### [Action item]
Each line from the start of the entries through the line that contains "J103 pin 2: NO -> COM" should be output exactly, please.

### [Dataset excerpts]
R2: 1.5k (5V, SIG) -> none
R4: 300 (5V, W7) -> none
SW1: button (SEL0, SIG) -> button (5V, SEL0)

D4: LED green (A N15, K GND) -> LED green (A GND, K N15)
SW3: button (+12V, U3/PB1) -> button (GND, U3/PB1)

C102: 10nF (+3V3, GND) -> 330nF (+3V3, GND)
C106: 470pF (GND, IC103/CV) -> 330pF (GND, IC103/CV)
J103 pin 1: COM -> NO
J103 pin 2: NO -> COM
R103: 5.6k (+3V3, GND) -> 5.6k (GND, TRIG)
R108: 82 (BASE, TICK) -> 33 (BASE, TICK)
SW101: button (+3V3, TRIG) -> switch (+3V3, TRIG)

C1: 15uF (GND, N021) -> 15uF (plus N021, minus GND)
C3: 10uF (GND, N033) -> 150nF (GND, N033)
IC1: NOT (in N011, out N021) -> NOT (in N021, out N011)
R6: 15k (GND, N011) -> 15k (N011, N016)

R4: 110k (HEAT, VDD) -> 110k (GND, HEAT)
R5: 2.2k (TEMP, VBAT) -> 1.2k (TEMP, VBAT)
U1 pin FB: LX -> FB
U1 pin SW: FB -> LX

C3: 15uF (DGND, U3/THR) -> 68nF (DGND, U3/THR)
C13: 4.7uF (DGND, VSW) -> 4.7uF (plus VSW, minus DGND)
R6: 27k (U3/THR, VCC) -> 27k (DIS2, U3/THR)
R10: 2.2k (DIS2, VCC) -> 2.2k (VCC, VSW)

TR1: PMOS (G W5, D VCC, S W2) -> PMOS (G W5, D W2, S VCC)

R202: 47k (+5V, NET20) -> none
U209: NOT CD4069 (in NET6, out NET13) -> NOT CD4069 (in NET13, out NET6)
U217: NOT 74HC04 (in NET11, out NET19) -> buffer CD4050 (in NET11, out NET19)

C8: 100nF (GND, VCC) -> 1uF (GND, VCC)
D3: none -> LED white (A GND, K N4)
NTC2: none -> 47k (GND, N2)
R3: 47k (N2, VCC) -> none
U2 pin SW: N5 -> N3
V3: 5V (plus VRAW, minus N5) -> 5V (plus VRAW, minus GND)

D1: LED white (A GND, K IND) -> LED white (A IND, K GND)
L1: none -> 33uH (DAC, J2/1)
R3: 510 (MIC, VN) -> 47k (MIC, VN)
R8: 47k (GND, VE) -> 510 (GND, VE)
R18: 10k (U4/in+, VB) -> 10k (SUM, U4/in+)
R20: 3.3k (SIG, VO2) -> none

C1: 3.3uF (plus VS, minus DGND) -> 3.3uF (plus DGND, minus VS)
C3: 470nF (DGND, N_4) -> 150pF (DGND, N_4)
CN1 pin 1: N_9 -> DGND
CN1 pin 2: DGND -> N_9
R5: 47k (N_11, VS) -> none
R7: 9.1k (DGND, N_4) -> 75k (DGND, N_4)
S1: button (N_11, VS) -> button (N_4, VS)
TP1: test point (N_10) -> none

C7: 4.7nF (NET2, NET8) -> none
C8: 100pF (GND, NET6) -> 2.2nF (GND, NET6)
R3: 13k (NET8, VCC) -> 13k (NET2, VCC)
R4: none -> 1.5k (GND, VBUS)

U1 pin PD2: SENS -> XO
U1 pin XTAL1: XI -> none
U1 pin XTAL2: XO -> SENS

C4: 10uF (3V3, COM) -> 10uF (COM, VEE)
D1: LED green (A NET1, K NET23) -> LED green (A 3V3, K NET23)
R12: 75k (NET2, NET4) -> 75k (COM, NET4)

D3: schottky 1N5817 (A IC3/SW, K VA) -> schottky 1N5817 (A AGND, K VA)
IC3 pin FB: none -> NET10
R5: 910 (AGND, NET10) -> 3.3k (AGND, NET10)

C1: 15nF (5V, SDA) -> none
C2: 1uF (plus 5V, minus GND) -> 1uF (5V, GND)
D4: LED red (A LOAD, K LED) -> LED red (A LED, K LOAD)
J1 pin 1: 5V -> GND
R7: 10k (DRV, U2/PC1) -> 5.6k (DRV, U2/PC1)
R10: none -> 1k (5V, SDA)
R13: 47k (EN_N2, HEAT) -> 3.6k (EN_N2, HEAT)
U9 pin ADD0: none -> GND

### [Task result]
R2: 1.5k (5V, SIG) -> none
R4: 300 (5V, W7) -> none
SW1: button (SEL0, SIG) -> button (5V, SEL0)

D4: LED green (A N15, K GND) -> LED green (A GND, K N15)
SW3: button (+12V, U3/PB1) -> button (GND, U3/PB1)

C102: 10nF (+3V3, GND) -> 330nF (+3V3, GND)
C106: 470pF (GND, IC103/CV) -> 330pF (GND, IC103/CV)
J103 pin 1: COM -> NO
J103 pin 2: NO -> COM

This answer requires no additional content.